§ **MATERIAL TO PROCESS**
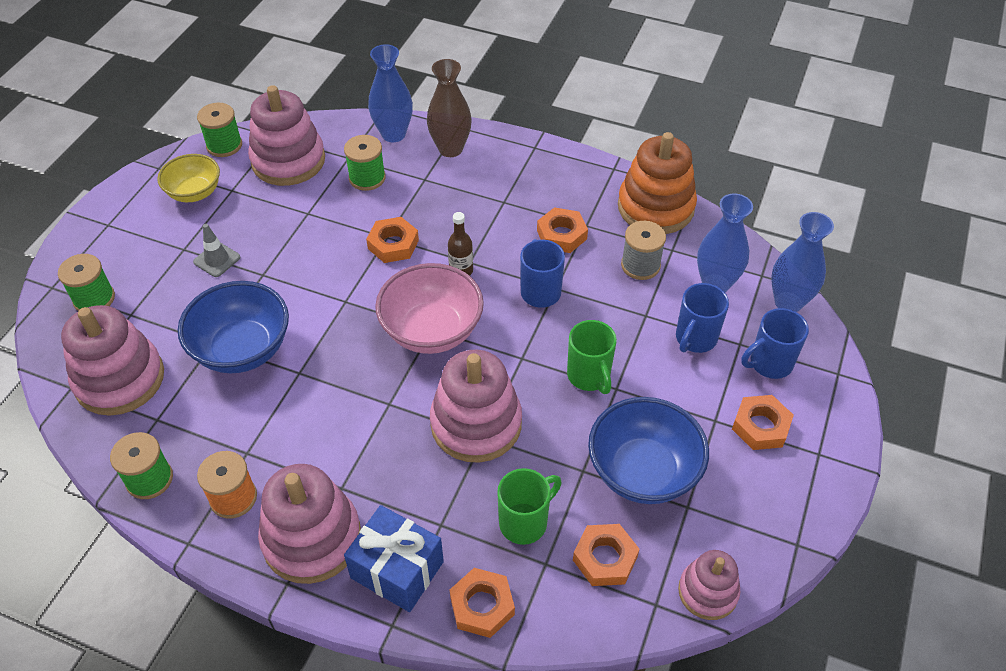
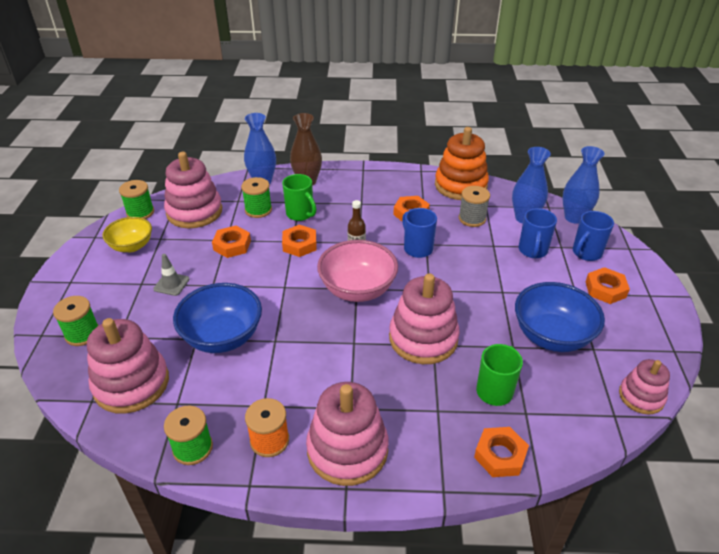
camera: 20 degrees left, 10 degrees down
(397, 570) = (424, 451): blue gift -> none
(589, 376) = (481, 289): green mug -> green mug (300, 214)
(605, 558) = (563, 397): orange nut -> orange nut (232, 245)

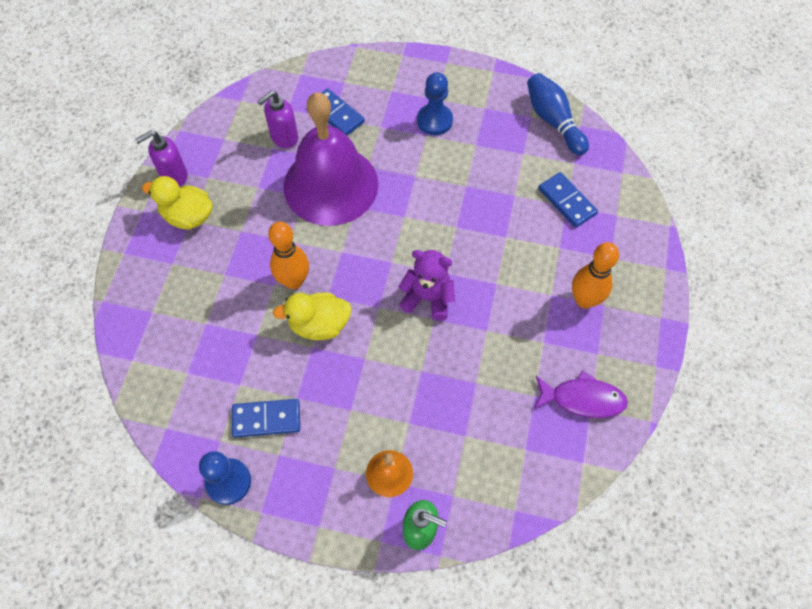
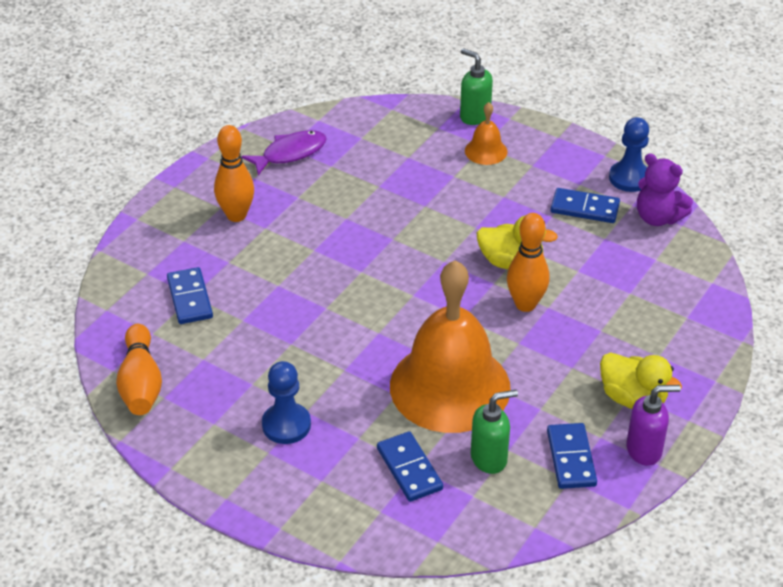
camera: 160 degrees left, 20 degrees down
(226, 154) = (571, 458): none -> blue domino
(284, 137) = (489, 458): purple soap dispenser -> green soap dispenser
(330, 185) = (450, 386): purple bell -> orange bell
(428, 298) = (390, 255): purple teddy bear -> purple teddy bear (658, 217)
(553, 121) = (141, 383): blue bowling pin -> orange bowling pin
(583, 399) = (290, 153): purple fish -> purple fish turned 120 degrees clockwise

---

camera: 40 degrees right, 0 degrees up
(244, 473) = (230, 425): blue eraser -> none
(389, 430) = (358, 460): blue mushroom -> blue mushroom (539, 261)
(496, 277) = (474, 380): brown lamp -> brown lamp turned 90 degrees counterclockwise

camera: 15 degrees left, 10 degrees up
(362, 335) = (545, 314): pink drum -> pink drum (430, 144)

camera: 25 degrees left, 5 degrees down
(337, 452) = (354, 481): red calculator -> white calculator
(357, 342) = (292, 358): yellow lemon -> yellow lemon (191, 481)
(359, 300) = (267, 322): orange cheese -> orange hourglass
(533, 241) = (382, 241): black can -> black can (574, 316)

§ **EXERCISE**
Among the lines above, which contain the word "blue"? Copy every one.

§ **EXERCISE RESULT**
(397, 570) = (424, 451): blue gift -> none
(226, 154) = (571, 458): none -> blue domino
(553, 121) = (141, 383): blue bowling pin -> orange bowling pin
(244, 473) = (230, 425): blue eraser -> none
(389, 430) = (358, 460): blue mushroom -> blue mushroom (539, 261)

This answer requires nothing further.